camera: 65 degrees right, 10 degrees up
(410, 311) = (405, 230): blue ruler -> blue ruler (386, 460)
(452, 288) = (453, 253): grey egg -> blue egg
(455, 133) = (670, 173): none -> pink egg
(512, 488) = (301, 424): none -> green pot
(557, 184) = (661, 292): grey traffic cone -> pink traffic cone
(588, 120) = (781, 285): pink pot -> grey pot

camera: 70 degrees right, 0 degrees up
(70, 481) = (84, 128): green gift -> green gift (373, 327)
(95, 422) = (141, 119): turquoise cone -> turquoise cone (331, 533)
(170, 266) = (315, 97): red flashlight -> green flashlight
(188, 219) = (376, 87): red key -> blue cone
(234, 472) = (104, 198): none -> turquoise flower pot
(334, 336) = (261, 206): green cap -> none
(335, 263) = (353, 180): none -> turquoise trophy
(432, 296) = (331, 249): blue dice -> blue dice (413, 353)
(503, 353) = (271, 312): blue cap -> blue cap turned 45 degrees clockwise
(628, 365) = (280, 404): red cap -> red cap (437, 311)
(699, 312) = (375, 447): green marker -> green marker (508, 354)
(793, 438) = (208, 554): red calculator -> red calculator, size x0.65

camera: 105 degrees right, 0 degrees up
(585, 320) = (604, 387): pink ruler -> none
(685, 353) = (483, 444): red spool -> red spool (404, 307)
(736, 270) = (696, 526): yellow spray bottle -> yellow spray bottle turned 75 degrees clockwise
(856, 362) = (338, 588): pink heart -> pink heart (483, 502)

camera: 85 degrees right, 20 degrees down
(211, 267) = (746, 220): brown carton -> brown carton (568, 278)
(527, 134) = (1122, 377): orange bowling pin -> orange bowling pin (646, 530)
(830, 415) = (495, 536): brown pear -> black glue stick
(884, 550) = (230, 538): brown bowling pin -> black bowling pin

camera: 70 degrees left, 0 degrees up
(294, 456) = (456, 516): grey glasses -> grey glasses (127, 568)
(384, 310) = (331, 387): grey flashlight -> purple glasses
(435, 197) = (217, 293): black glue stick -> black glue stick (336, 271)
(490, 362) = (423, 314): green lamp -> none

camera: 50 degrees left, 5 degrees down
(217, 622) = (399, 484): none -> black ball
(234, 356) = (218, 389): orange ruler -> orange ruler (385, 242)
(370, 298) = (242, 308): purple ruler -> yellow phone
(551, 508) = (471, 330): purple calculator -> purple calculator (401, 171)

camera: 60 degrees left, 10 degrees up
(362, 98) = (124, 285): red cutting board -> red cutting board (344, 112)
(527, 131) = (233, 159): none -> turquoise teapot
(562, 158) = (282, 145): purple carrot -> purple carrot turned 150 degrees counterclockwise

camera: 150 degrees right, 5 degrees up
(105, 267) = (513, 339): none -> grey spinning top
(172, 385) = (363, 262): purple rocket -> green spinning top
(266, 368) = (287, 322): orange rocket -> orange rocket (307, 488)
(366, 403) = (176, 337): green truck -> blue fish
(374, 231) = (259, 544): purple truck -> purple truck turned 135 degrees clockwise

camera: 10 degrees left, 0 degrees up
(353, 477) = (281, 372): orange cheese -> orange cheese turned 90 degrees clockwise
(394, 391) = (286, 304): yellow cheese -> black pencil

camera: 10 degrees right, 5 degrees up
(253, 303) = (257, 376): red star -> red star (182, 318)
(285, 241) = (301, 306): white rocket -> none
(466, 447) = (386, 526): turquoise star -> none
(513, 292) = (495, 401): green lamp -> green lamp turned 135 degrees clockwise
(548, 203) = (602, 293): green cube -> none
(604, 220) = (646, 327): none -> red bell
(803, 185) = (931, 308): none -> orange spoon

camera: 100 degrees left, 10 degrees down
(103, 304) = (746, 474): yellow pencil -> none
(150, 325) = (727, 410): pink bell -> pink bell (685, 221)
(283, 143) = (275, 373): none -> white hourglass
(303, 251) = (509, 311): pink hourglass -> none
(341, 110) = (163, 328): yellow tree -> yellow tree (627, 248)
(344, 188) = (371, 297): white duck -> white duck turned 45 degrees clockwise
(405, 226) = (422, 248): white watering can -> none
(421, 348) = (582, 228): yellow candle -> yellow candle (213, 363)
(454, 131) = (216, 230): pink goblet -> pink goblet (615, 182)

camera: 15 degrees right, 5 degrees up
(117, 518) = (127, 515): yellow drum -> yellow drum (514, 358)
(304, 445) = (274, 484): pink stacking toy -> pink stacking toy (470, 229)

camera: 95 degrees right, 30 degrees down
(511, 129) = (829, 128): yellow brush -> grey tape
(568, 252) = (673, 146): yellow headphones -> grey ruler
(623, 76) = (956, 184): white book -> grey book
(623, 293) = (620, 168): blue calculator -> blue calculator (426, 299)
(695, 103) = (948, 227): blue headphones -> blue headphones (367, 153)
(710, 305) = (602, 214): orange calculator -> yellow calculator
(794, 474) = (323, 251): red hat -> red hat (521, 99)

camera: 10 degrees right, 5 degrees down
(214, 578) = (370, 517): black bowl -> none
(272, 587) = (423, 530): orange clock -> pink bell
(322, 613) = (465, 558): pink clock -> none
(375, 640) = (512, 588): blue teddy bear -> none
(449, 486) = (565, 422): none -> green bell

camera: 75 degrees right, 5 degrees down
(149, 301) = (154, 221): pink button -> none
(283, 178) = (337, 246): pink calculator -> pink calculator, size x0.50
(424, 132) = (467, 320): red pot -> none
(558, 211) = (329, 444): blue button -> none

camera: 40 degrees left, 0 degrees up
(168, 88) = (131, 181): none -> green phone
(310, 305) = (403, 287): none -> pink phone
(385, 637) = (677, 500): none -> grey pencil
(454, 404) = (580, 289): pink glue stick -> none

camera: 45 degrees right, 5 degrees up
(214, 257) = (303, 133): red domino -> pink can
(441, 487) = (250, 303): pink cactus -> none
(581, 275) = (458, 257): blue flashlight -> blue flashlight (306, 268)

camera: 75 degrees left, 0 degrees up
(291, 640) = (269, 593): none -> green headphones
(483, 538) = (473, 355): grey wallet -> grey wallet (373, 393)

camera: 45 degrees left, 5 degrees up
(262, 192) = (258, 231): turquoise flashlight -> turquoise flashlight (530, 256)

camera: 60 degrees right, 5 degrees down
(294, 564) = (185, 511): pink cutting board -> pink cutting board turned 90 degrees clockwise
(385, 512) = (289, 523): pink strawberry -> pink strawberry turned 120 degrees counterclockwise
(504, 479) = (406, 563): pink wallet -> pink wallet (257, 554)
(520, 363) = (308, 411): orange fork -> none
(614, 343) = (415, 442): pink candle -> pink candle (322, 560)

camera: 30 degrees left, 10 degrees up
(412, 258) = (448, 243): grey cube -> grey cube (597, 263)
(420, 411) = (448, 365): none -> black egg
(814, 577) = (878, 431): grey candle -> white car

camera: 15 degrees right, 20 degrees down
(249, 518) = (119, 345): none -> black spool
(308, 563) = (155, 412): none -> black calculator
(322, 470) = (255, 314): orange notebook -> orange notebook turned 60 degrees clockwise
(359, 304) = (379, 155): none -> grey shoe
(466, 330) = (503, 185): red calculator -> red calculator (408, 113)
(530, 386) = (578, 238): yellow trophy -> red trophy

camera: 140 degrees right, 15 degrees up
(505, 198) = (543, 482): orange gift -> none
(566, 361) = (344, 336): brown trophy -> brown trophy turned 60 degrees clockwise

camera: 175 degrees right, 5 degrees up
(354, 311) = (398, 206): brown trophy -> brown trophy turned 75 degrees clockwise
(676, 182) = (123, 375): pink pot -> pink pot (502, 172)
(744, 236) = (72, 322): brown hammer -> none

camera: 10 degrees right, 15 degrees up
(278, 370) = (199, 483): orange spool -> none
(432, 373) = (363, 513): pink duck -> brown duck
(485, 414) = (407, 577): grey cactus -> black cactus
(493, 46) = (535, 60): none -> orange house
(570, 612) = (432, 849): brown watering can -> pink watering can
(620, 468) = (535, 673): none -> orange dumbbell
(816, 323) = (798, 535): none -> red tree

• **PROBLEM STATEMENT**:
Exactly how many lines of the material contain the word "bowling"? Write the number alone.

• **EXERCISE RESPONSE**:
2